Problem requirements: Output every line below exactly, please, omitting pictures.
*** Opening of Entries provided ***
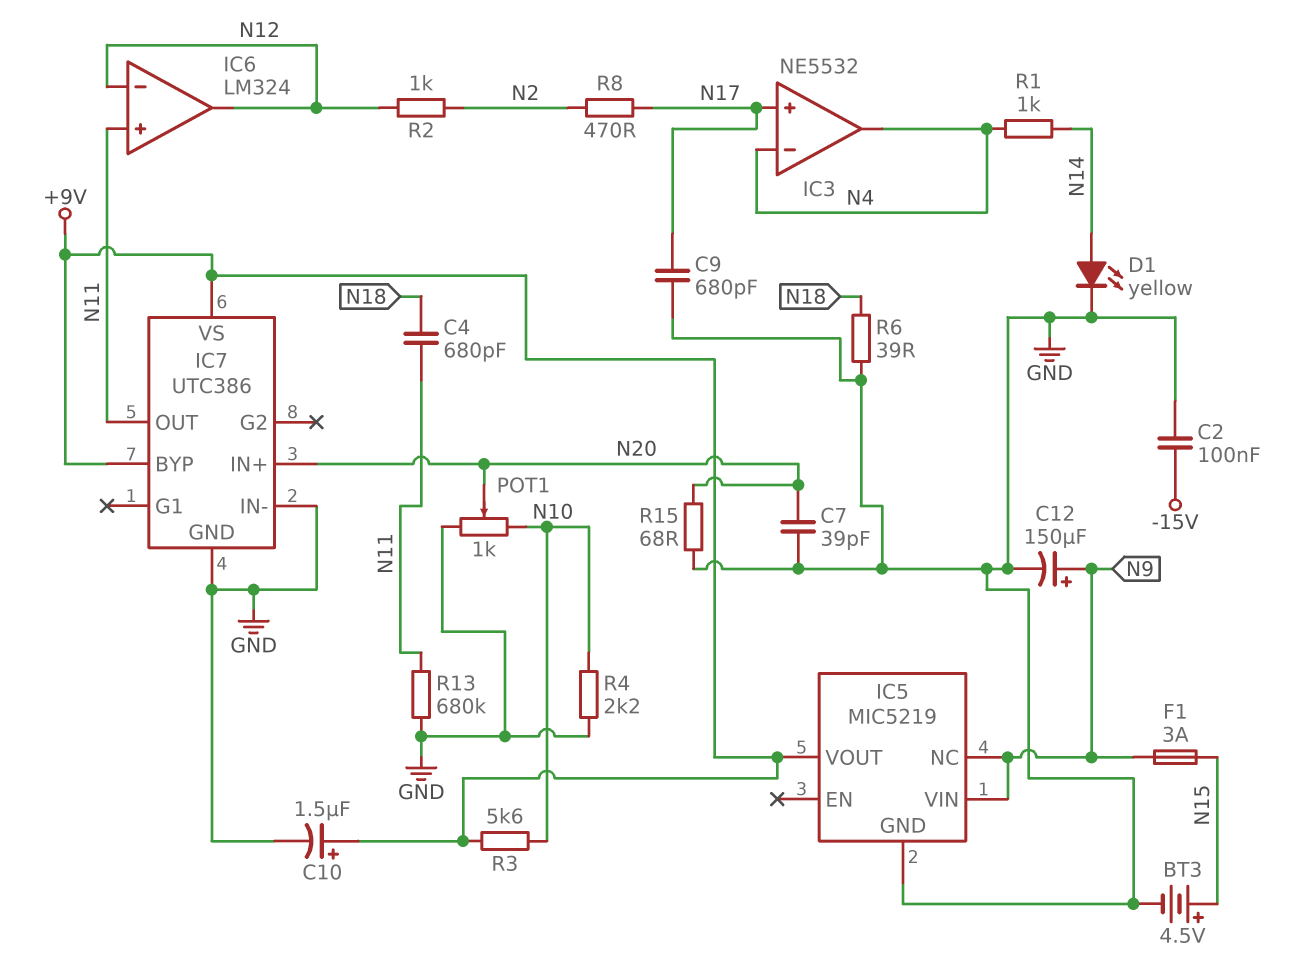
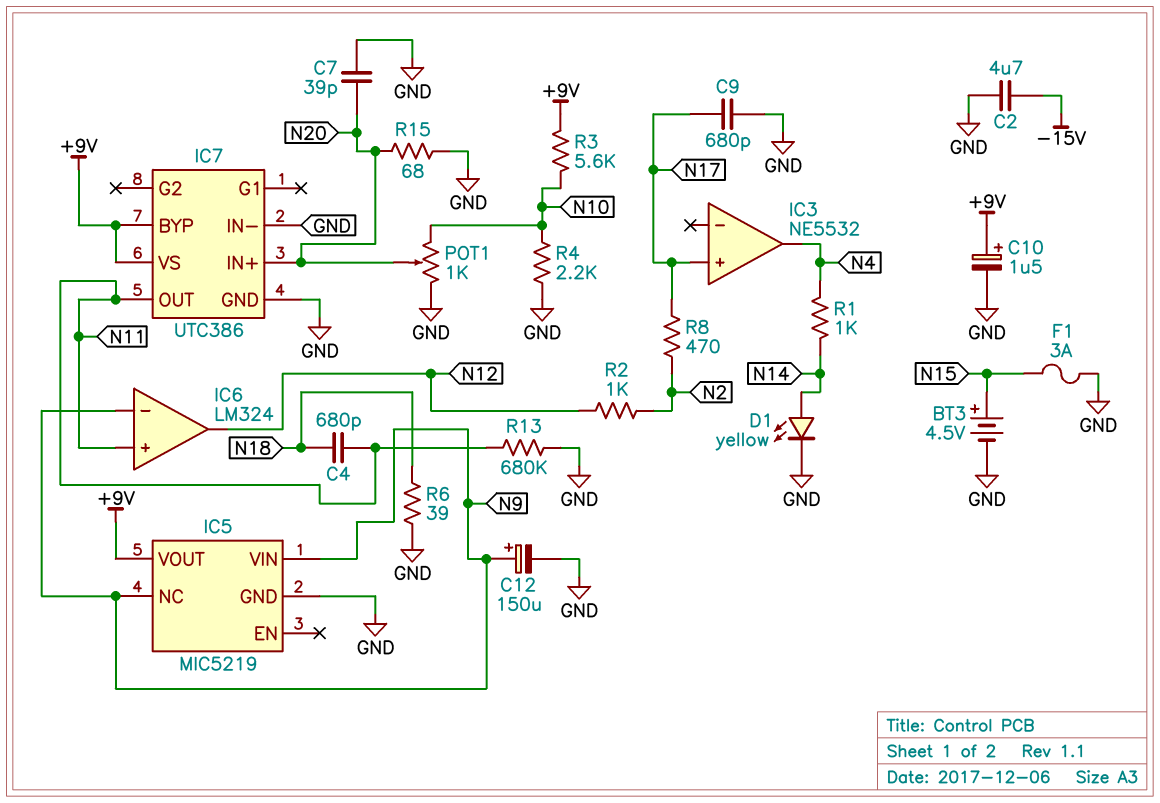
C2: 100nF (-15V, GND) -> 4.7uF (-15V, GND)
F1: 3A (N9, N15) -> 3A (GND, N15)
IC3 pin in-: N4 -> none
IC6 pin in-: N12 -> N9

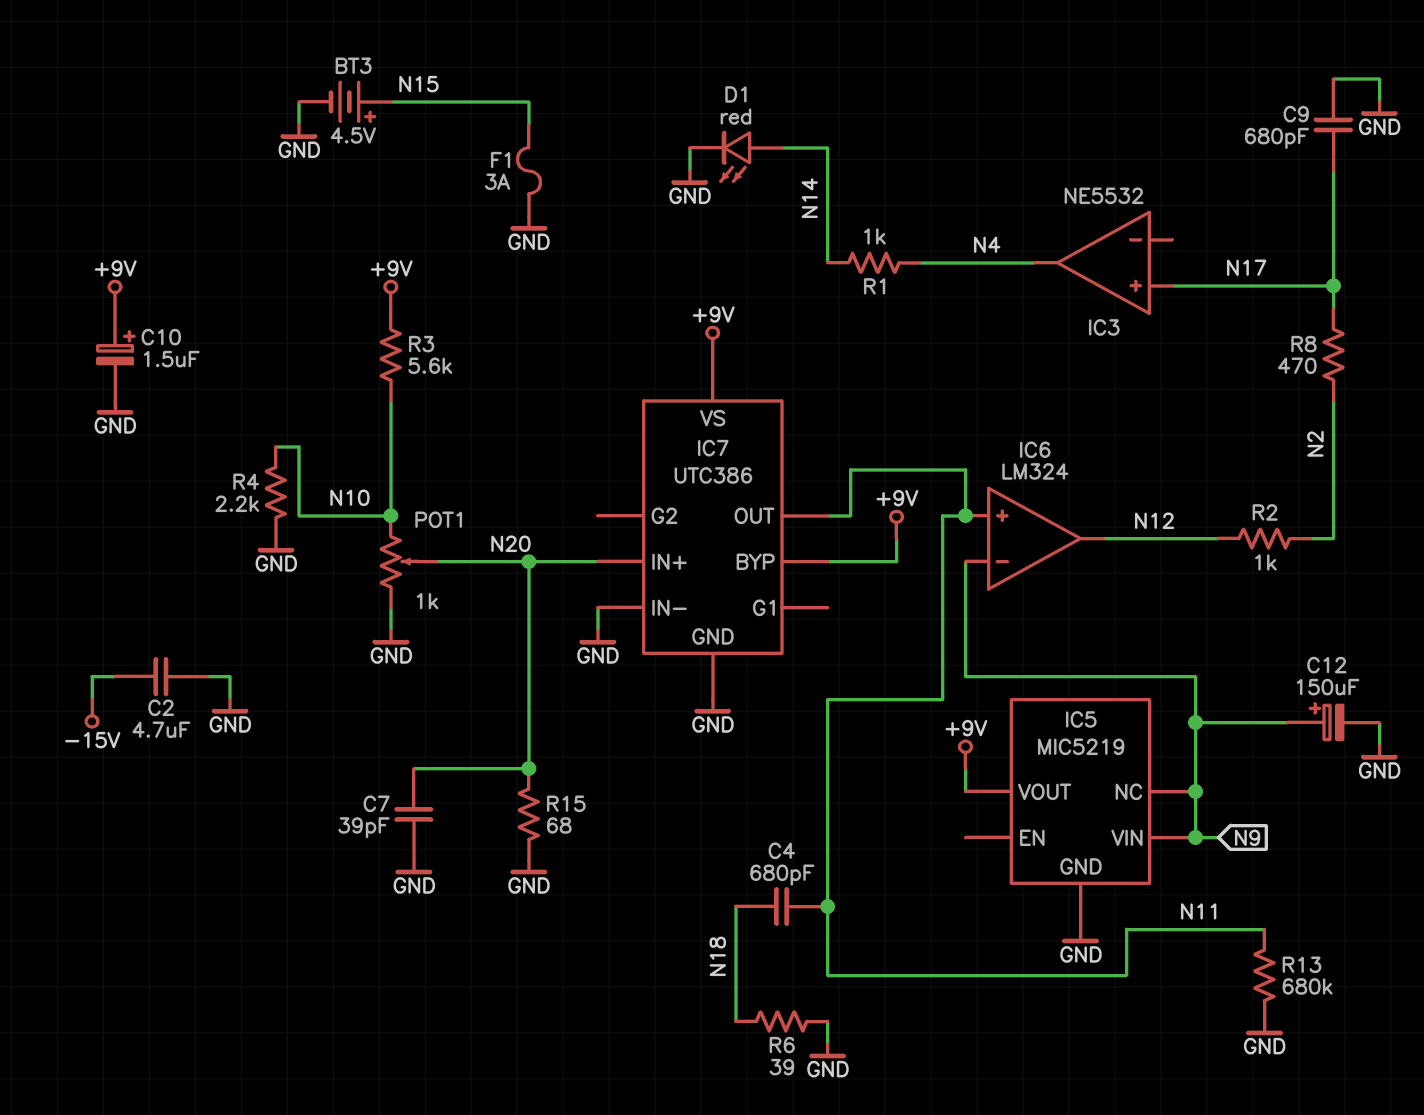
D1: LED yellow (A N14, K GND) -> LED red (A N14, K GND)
*** Close of Entries provided ***
Solution to this exercise:
C2: 100nF (-15V, GND) -> 4.7uF (-15V, GND)
F1: 3A (N9, N15) -> 3A (GND, N15)
IC3 pin in-: N4 -> none
IC6 pin in-: N12 -> N9

D1: LED yellow (A N14, K GND) -> LED red (A N14, K GND)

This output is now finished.